Print nothing beyond the line with "white 1x1 round": every line from the beginning of the data up to it, that line included, and no pictures.
%%
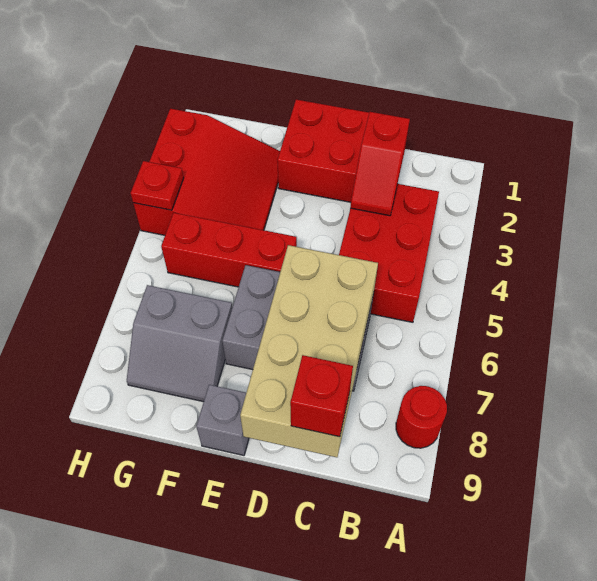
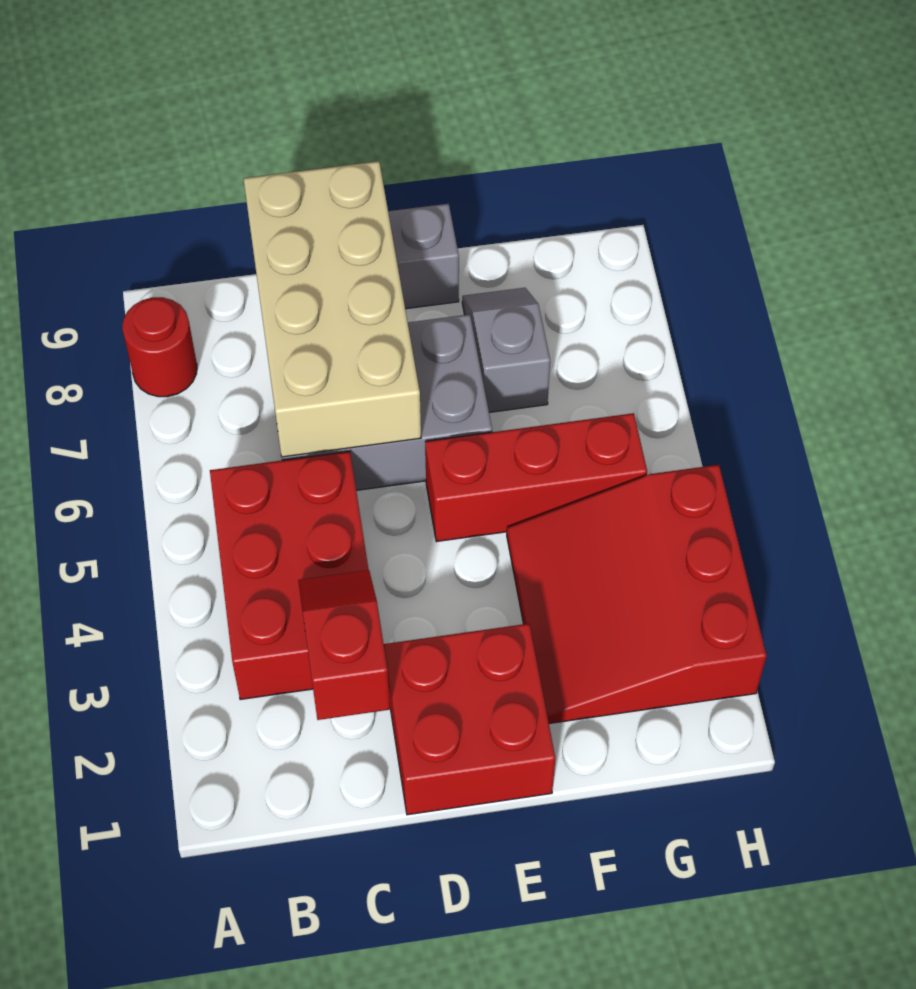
red 1x1 brick [290,355,353,437] -> none
grey 2x2 slope [127,285,232,402] -> grey 1x2 slope [462,288,550,412]
red 1x1 plate [131,161,184,210] -> none

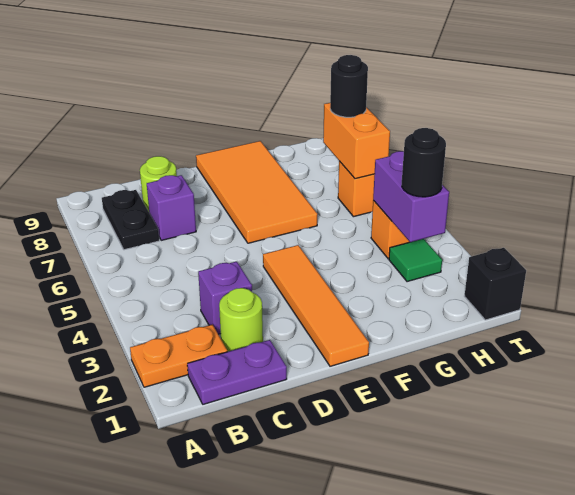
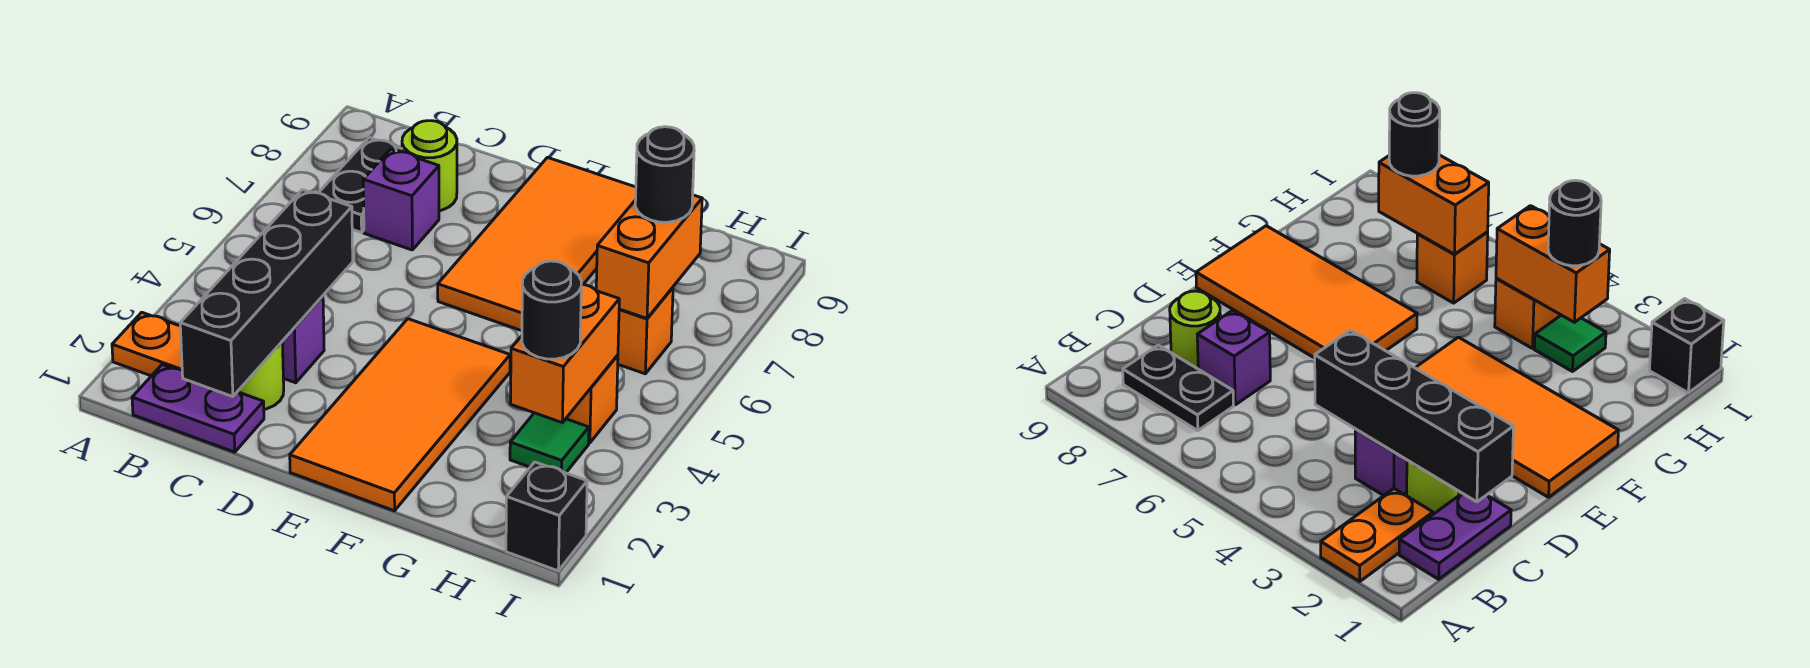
none -> black 1x4 brick [180,190,353,397]
orange 1x4 tile [263,245,369,366] -> orange 2x4 tile [290,319,510,511]
purple 1x2 brick [373,151,449,242] -> orange 1x2 brick [511,284,619,422]

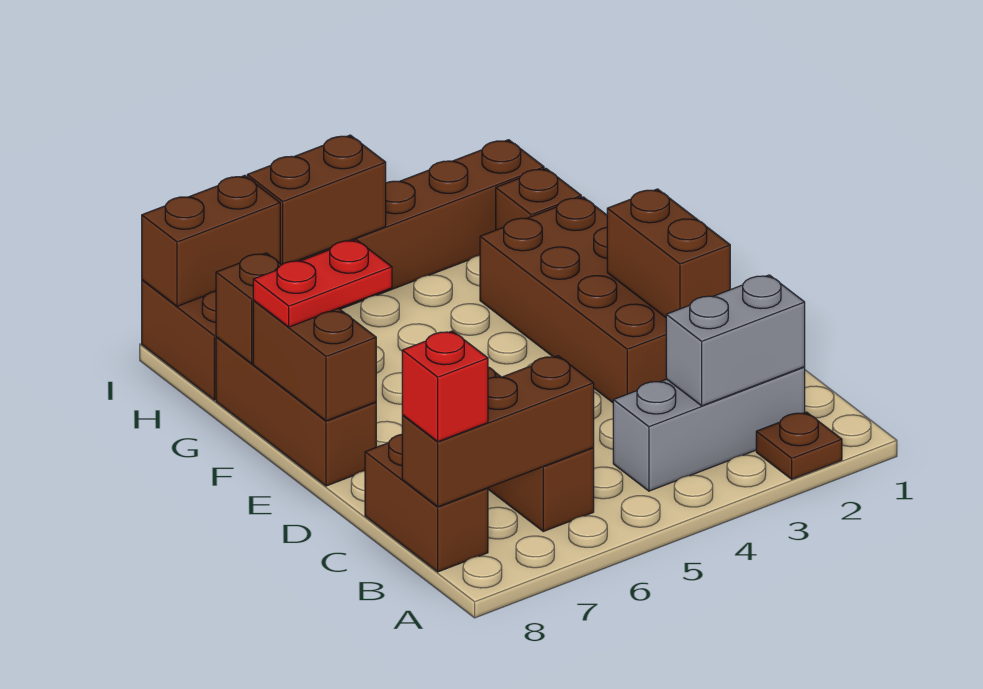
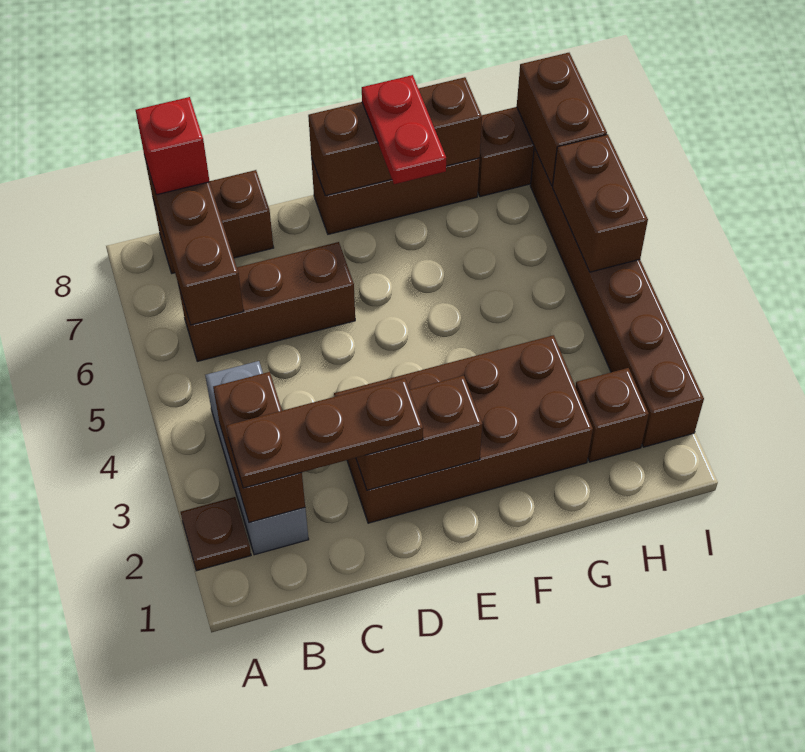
grey 1x2 brick [666,275,805,406] -> brown 1x2 brick [213,372,305,523]
none -> brown 1x3 plate [226,378,423,488]

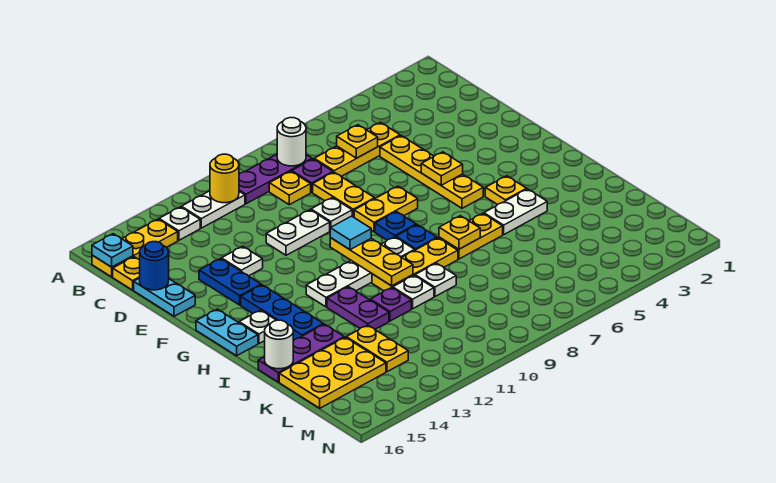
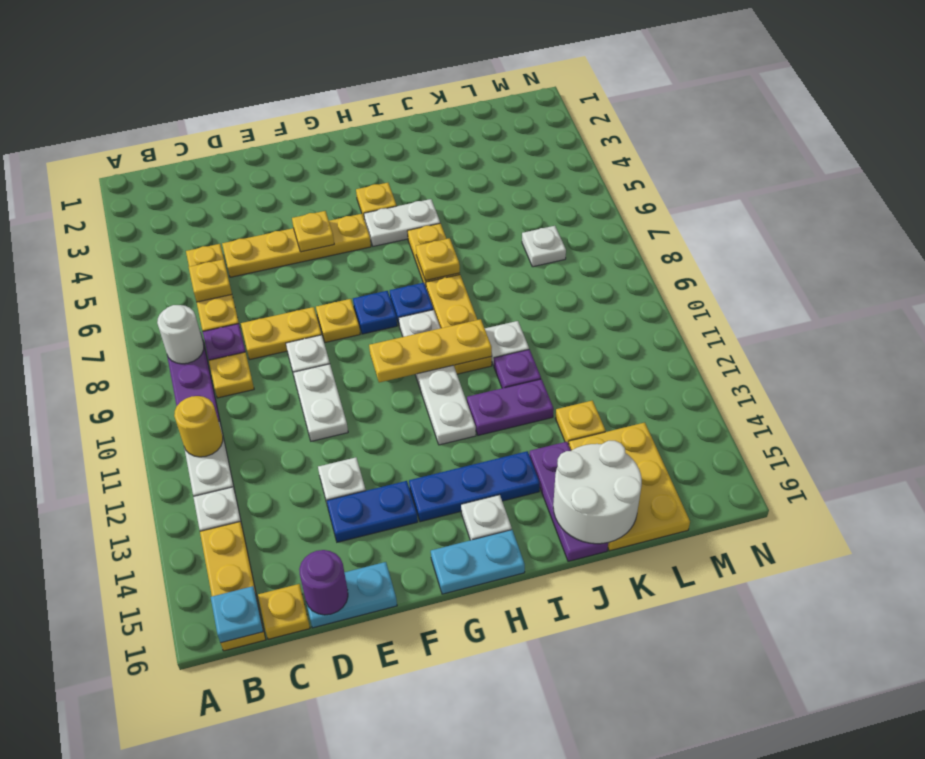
blue 1x1 round brick [140,242,169,290] -> purple 1x1 round brick [299,550,348,615]
yellow 1x2 plate [354,186,418,232] -> yellow 1x1 plate [316,299,360,342]
cyan 1x1 tile [330,216,371,250] -> none
white 1x2 plate [484,189,547,235] -> white 1x2 plate turned to [364,199,440,246]
white 1x1 plate [415,263,456,297] -> white 1x1 plate moved to [522,226,566,267]
white 1x1 round brick [265,320,293,369] -> white 2x2 round brick [553,441,642,544]
yellow 1x2 plate [346,325,408,372] -> yellow 1x1 plate [556,401,606,444]

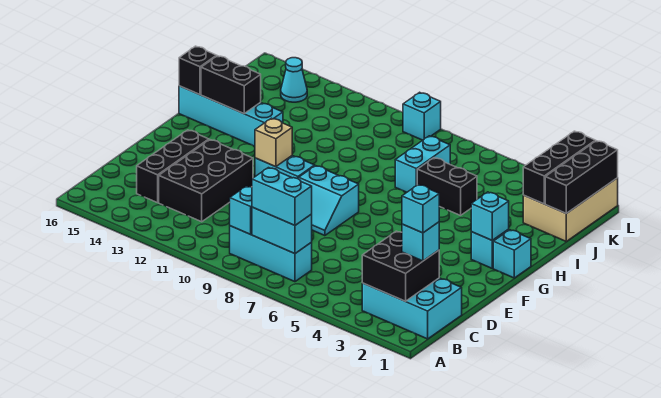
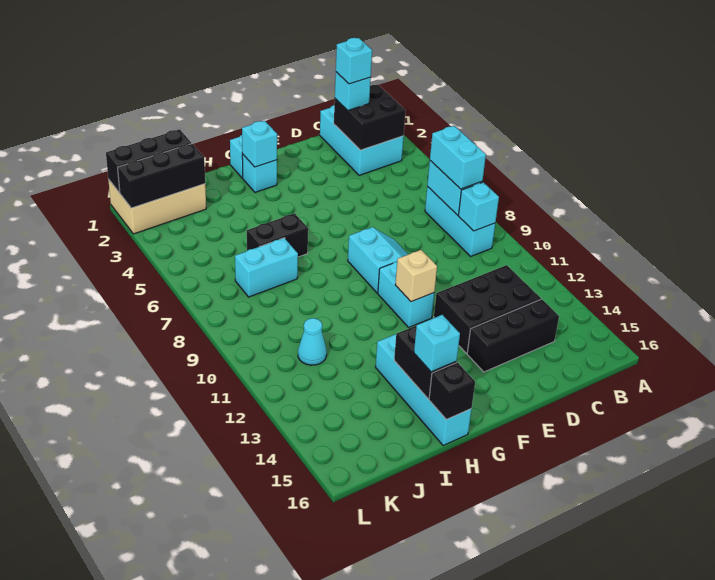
black 1x2 brick [417,158,477,215] -> black 1x2 brick turned to [247,213,308,257]
cyan 1x1 cone [281,58,307,102] -> cyan 1x1 cone moved to [298,318,327,365]
cyan 1x1 brick [403,92,441,140] -> cyan 1x1 brick moved to [414,315,460,372]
%%
Reply:
red 1x1 brick [290,355,353,437] -> none
grey 2x2 slope [127,285,232,402] -> grey 1x2 slope [462,288,550,412]
red 1x1 plate [131,161,184,210] -> none

none -> black 1x4 brick [180,190,353,397]
orange 1x4 tile [263,245,369,366] -> orange 2x4 tile [290,319,510,511]
purple 1x2 brick [373,151,449,242] -> orange 1x2 brick [511,284,619,422]

grey 1x2 brick [666,275,805,406] -> brown 1x2 brick [213,372,305,523]
none -> brown 1x3 plate [226,378,423,488]

blue 1x1 round brick [140,242,169,290] -> purple 1x1 round brick [299,550,348,615]
yellow 1x2 plate [354,186,418,232] -> yellow 1x1 plate [316,299,360,342]
cyan 1x1 tile [330,216,371,250] -> none
white 1x2 plate [484,189,547,235] -> white 1x2 plate turned to [364,199,440,246]
white 1x1 plate [415,263,456,297] -> white 1x1 plate moved to [522,226,566,267]
white 1x1 round brick [265,320,293,369] -> white 2x2 round brick [553,441,642,544]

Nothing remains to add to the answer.